··· DATA PROVIDED ···
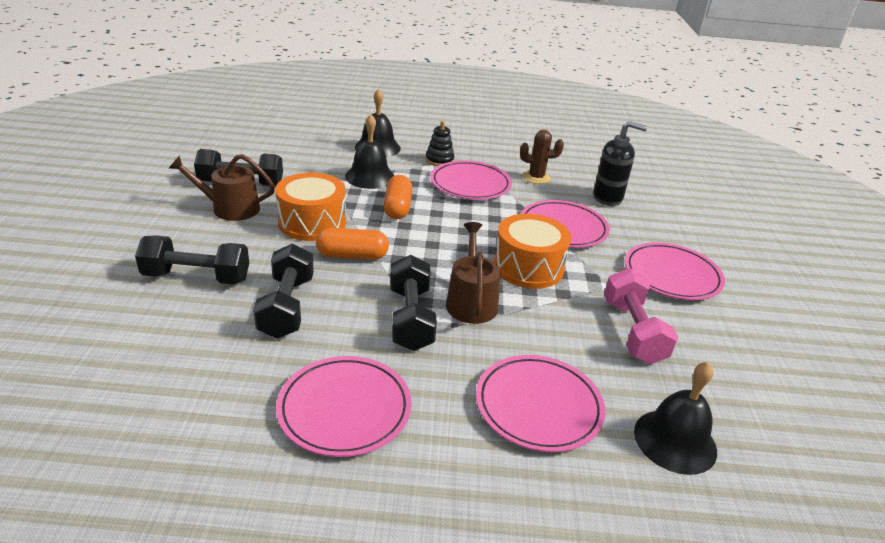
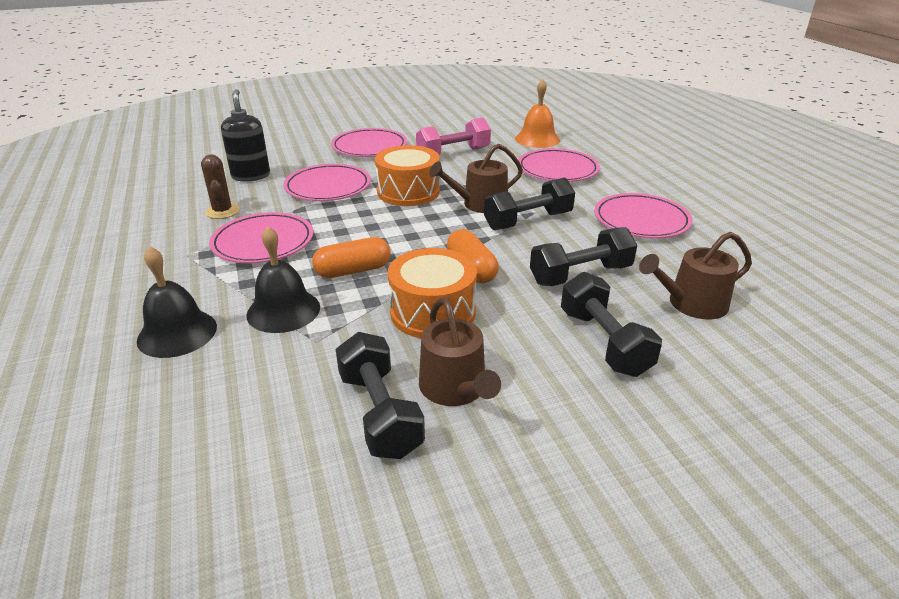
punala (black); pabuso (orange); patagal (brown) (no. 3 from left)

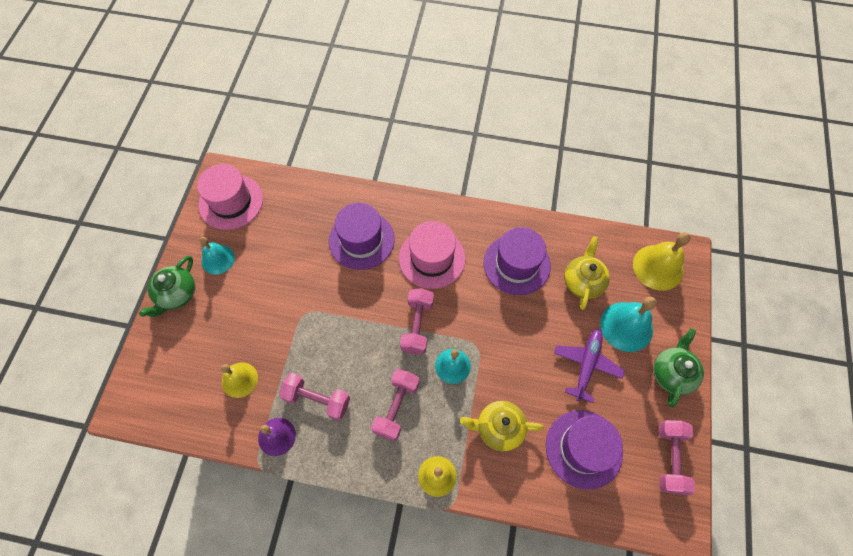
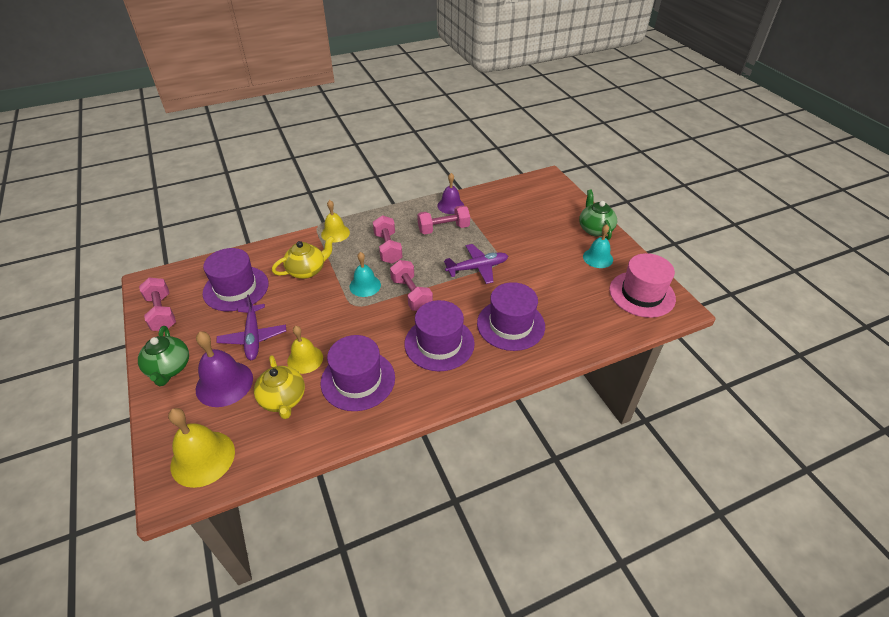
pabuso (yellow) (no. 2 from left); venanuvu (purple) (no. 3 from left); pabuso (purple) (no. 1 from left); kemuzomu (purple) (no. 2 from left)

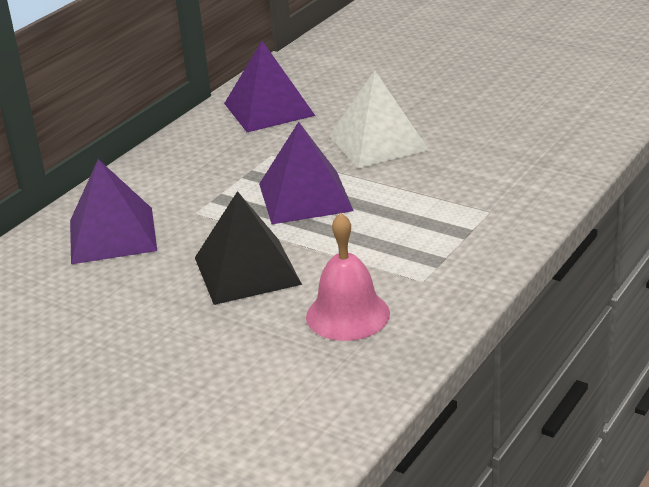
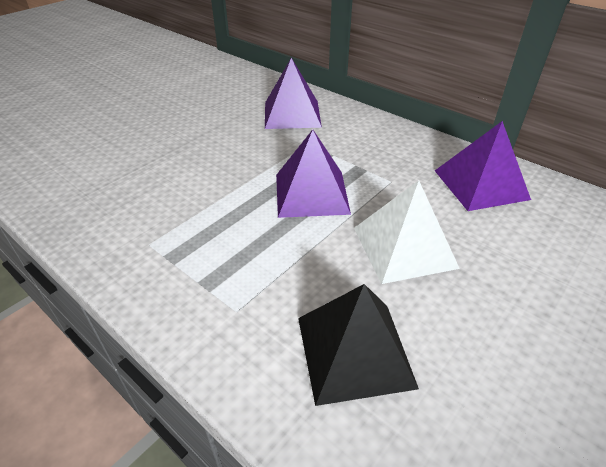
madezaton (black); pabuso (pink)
···
## BRIEF
Restate all of the data word for word and include no pictures.

## RESULT
punala (black); pabuso (orange); patagal (brown) (no. 3 from left)

pabuso (yellow) (no. 2 from left); venanuvu (purple) (no. 3 from left); pabuso (purple) (no. 1 from left); kemuzomu (purple) (no. 2 from left)

madezaton (black); pabuso (pink)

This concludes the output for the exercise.